[Stored dataset items]
________________________

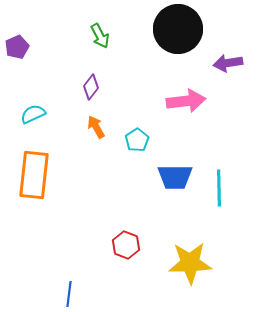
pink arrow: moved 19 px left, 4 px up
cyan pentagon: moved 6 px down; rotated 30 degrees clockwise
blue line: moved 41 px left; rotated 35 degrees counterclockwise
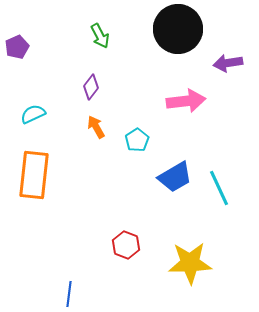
blue trapezoid: rotated 30 degrees counterclockwise
cyan line: rotated 24 degrees counterclockwise
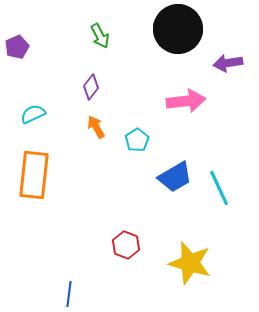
yellow star: rotated 18 degrees clockwise
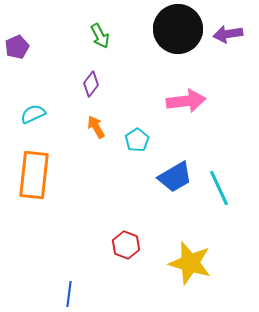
purple arrow: moved 29 px up
purple diamond: moved 3 px up
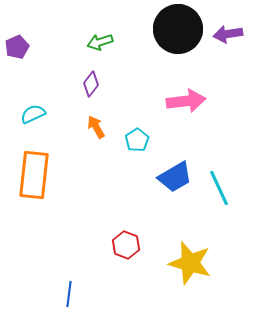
green arrow: moved 6 px down; rotated 100 degrees clockwise
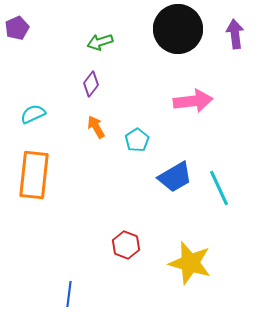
purple arrow: moved 7 px right; rotated 92 degrees clockwise
purple pentagon: moved 19 px up
pink arrow: moved 7 px right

________________________

> _Exercise brief_
Lay out every line of the records above as a single numbered list, skipping any blank lines. Leave the pictures out.

> _Answer to the exercise_
1. pink arrow: moved 19 px left, 4 px up
2. cyan pentagon: moved 6 px down; rotated 30 degrees clockwise
3. blue line: moved 41 px left; rotated 35 degrees counterclockwise
4. blue trapezoid: rotated 30 degrees counterclockwise
5. cyan line: rotated 24 degrees counterclockwise
6. yellow star: rotated 18 degrees clockwise
7. purple arrow: moved 29 px up
8. purple diamond: moved 3 px up
9. green arrow: moved 6 px down; rotated 100 degrees clockwise
10. purple arrow: moved 7 px right; rotated 92 degrees clockwise
11. purple pentagon: moved 19 px up
12. pink arrow: moved 7 px right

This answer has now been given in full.